THE REQUEST :: Count the lines in the material below that contain the string "pizz", matching case exactly. Reply with the number only.
......
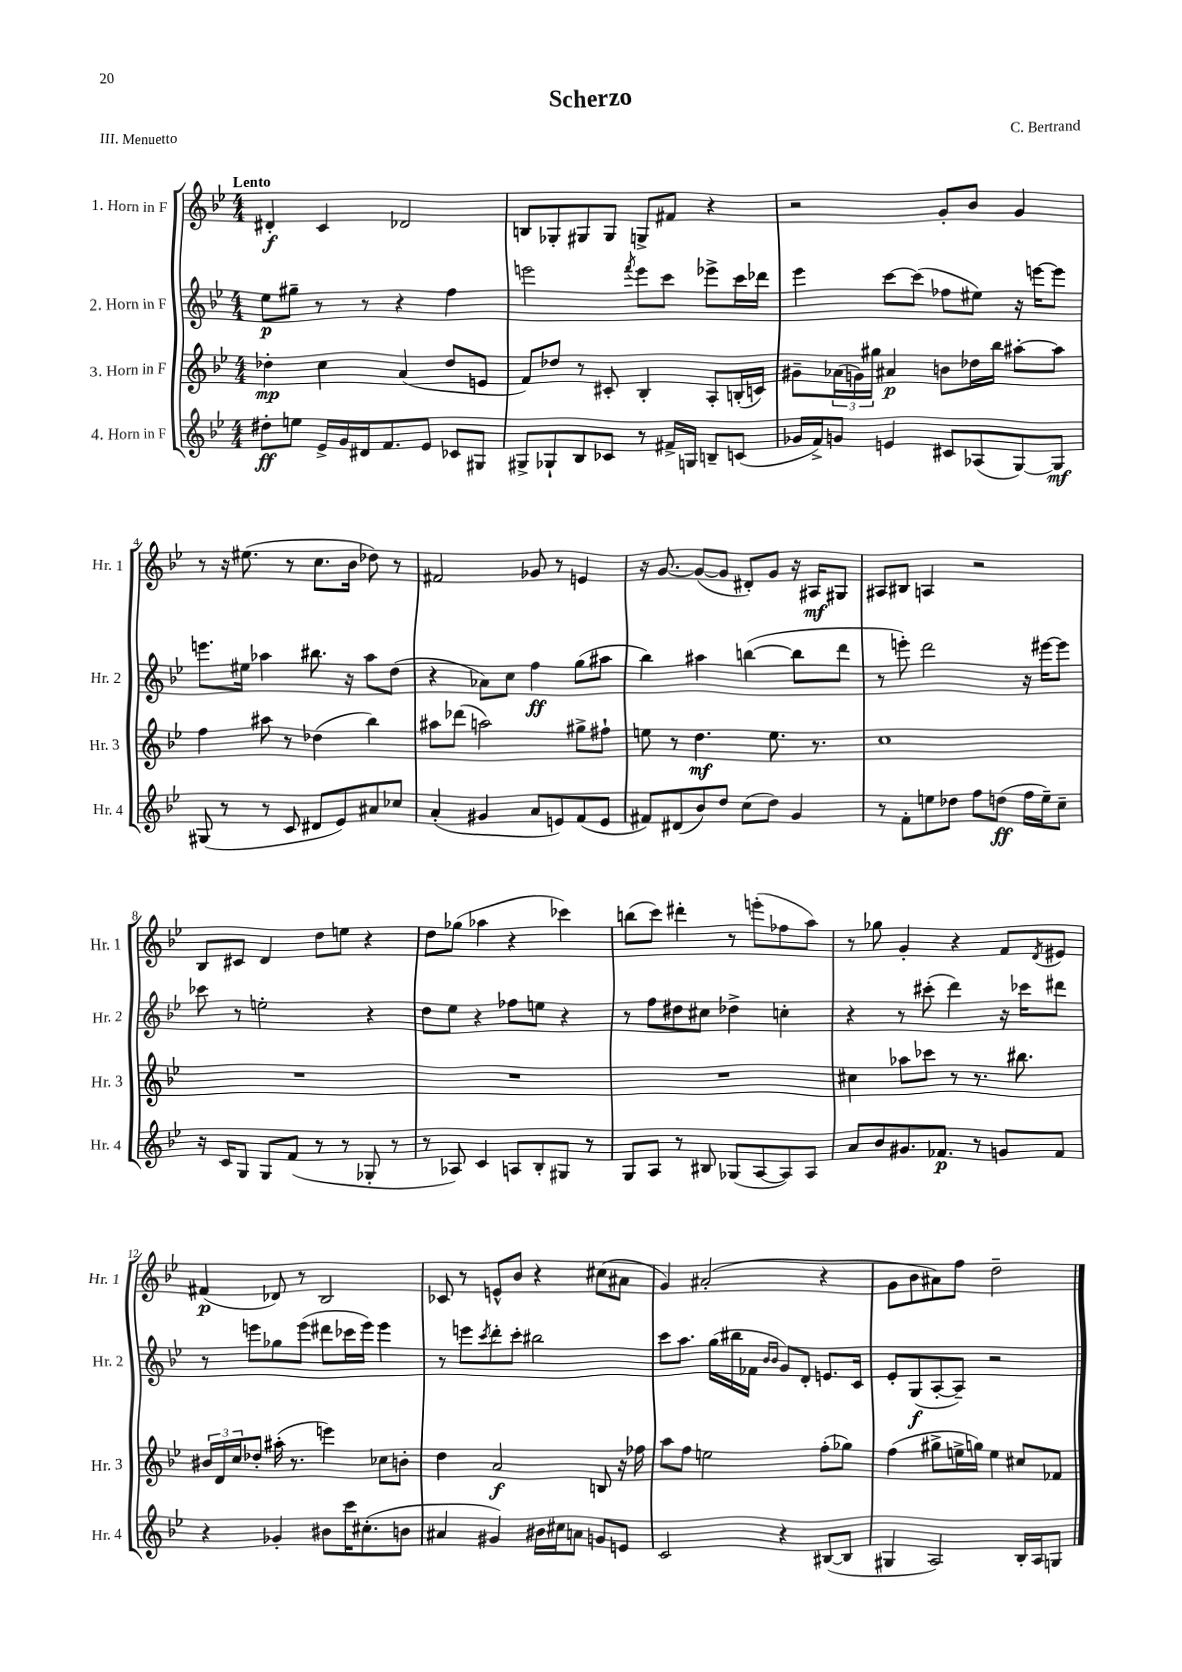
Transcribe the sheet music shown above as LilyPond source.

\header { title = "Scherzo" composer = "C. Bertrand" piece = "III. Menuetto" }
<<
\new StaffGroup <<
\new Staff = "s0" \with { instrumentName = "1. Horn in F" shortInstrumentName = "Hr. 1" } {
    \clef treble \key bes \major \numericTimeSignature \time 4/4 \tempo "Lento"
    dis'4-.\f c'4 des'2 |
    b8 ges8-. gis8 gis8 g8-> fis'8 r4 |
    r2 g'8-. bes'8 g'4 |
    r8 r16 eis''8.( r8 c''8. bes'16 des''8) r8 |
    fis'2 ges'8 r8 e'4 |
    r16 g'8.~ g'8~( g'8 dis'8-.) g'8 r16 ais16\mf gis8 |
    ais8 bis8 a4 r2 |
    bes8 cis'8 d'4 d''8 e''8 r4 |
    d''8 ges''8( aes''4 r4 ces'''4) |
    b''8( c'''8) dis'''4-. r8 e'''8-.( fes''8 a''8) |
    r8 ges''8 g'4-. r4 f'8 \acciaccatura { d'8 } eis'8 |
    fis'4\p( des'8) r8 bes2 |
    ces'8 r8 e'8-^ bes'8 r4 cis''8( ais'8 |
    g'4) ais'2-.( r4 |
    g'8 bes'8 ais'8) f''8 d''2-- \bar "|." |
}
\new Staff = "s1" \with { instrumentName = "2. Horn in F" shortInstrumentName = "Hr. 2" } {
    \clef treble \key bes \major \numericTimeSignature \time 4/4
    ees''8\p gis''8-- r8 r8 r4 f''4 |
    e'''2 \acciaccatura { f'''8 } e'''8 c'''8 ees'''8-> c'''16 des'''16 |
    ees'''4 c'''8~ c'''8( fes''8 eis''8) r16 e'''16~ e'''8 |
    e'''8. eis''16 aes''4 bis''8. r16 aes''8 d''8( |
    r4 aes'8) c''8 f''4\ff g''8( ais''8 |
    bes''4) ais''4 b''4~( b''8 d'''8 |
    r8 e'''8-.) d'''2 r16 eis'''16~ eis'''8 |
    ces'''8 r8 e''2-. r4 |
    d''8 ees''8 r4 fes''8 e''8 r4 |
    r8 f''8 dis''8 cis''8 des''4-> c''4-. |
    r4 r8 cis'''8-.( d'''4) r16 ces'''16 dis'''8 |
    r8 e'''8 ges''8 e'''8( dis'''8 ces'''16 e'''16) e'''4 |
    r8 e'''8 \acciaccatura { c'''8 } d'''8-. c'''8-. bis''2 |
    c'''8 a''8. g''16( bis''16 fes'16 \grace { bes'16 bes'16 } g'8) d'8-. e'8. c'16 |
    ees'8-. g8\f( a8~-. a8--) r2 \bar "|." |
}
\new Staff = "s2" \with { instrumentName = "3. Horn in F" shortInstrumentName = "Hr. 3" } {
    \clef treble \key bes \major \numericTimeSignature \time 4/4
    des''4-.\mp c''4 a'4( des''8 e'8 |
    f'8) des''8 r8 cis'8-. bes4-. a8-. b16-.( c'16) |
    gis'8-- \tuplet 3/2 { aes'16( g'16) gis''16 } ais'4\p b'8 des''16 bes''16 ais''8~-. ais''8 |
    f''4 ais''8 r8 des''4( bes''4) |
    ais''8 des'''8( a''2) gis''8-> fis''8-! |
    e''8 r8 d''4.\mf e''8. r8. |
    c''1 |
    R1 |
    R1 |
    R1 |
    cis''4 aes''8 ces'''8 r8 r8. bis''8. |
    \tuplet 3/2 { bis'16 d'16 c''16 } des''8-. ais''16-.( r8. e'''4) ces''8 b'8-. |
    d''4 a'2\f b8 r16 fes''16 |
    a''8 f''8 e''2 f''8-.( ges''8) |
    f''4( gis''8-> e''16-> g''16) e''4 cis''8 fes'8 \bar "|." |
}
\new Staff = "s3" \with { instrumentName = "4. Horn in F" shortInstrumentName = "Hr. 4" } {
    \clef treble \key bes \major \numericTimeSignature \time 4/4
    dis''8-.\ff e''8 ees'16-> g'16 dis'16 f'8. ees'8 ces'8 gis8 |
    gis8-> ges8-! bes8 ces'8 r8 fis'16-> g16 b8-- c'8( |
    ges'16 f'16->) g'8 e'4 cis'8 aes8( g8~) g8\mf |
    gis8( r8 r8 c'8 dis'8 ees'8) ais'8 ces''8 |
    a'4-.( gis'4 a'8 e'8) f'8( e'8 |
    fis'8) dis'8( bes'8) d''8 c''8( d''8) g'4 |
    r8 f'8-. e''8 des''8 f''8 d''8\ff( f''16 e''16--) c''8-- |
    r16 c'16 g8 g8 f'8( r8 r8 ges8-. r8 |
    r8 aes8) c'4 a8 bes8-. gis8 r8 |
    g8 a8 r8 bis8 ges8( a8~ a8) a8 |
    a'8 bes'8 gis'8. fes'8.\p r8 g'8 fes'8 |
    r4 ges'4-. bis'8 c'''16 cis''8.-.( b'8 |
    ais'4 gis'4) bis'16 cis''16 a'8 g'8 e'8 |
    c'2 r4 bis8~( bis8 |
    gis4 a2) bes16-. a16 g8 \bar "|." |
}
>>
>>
......
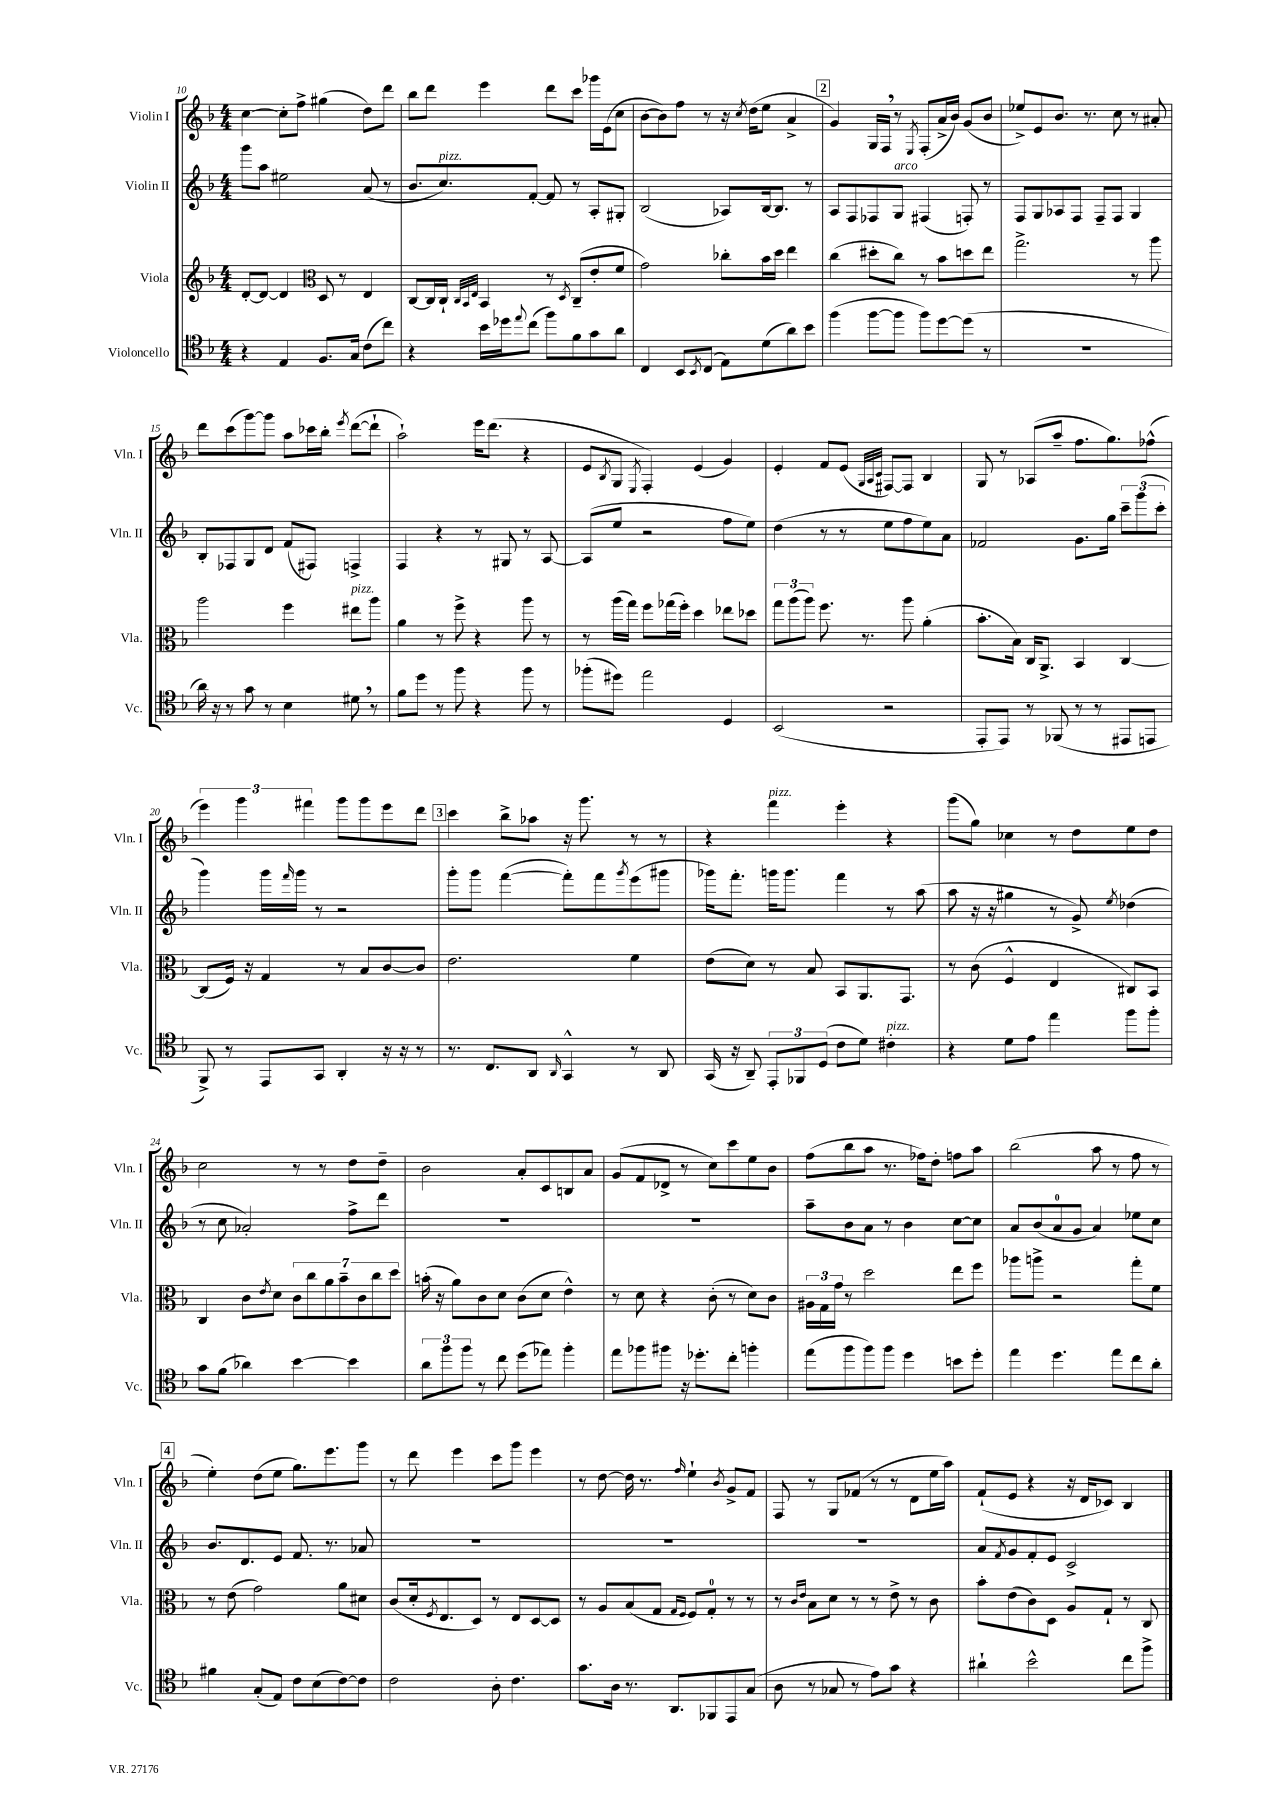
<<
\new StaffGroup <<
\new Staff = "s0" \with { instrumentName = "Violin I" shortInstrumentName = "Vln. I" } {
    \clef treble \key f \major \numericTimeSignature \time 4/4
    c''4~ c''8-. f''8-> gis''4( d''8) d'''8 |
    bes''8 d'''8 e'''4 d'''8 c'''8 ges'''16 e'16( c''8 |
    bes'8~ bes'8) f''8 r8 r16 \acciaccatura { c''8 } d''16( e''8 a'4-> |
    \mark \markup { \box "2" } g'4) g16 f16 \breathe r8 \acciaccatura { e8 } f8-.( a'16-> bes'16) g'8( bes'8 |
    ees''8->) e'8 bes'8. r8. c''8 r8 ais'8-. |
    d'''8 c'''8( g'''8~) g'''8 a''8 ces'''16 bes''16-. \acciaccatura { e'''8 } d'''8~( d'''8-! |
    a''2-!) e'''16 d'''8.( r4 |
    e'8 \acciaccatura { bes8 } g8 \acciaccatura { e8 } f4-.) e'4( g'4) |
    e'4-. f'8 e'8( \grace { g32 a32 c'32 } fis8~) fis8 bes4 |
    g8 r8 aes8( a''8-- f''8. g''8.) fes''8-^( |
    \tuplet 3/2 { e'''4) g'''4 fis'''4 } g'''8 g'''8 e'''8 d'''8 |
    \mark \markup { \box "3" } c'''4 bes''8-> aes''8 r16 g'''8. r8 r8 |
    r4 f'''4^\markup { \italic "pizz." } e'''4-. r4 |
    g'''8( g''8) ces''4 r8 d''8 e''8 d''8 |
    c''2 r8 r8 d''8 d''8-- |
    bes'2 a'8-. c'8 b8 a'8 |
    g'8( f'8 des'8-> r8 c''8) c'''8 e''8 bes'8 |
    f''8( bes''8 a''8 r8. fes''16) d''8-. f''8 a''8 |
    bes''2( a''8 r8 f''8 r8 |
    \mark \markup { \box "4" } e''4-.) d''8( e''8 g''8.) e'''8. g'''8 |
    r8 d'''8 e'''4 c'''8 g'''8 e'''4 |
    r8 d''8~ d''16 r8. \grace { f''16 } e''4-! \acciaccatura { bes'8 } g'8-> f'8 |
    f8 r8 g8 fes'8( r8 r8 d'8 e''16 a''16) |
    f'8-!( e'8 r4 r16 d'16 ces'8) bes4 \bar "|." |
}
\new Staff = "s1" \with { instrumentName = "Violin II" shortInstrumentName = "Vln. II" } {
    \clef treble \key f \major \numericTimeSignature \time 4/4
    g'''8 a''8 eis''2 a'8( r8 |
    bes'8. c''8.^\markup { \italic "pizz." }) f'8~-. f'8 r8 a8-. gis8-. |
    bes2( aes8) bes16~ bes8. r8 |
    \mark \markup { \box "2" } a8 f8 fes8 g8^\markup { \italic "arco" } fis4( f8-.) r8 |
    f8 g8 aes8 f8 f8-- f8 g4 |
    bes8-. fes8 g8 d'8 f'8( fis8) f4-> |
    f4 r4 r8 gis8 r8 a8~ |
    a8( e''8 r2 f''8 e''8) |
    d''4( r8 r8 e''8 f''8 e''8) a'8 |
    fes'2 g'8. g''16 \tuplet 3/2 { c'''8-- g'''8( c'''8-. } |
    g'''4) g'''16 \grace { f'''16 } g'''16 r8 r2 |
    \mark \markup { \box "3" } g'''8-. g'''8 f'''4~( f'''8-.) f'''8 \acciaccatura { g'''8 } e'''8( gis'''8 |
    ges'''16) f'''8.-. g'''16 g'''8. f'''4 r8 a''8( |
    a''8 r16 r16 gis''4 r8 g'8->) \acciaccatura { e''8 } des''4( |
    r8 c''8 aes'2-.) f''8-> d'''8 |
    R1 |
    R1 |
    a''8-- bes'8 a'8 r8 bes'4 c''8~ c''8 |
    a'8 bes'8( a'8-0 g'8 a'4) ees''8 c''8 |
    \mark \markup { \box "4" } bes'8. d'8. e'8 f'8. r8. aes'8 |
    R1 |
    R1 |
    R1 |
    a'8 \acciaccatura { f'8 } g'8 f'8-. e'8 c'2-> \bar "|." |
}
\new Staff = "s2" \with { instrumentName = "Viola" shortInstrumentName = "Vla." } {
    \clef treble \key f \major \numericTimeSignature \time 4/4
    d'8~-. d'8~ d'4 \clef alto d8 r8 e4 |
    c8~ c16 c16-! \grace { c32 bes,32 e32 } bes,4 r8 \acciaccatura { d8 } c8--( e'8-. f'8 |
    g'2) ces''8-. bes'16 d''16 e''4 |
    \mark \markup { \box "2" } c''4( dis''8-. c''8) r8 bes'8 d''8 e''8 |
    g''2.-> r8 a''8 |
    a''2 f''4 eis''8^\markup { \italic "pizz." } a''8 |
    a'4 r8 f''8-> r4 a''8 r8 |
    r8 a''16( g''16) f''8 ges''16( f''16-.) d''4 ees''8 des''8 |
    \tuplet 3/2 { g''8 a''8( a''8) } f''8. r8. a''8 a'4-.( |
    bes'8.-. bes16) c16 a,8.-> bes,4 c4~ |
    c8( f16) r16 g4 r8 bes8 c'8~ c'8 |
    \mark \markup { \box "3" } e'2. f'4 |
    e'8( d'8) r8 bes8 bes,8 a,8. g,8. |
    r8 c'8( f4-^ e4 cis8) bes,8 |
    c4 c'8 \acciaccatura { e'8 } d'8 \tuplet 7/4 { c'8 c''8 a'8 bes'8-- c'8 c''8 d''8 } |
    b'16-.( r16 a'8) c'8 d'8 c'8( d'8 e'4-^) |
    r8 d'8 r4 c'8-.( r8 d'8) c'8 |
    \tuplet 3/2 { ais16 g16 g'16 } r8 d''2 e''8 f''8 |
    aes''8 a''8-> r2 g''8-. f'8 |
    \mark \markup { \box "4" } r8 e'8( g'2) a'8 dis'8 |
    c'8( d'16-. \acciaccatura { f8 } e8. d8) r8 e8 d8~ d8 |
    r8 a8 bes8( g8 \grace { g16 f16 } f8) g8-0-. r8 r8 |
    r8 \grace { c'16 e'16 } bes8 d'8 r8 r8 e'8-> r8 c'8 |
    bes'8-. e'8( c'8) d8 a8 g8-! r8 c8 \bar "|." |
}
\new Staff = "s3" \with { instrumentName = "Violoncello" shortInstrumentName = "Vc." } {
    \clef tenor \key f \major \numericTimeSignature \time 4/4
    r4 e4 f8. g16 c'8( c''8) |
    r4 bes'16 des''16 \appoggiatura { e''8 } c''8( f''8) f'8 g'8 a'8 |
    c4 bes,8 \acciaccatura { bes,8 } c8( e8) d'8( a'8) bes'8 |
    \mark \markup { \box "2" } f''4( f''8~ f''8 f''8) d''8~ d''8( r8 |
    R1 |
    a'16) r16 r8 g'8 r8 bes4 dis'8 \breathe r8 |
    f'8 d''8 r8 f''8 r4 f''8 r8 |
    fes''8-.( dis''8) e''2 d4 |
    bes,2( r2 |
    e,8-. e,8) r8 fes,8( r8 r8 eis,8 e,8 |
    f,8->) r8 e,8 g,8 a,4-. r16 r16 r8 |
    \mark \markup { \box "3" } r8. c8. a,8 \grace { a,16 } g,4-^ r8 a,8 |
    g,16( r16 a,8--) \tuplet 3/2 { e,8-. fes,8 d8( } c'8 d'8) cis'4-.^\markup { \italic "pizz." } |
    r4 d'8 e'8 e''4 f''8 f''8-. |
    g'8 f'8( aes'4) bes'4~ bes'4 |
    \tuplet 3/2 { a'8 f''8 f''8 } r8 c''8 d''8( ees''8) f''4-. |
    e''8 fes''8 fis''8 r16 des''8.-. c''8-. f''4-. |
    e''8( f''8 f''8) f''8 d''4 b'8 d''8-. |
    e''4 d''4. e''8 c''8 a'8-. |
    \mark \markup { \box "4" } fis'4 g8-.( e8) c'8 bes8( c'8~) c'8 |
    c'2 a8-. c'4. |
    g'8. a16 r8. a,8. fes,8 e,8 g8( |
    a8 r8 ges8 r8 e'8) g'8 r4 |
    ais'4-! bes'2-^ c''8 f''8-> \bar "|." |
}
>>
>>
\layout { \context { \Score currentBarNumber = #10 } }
......
RESULT :: 4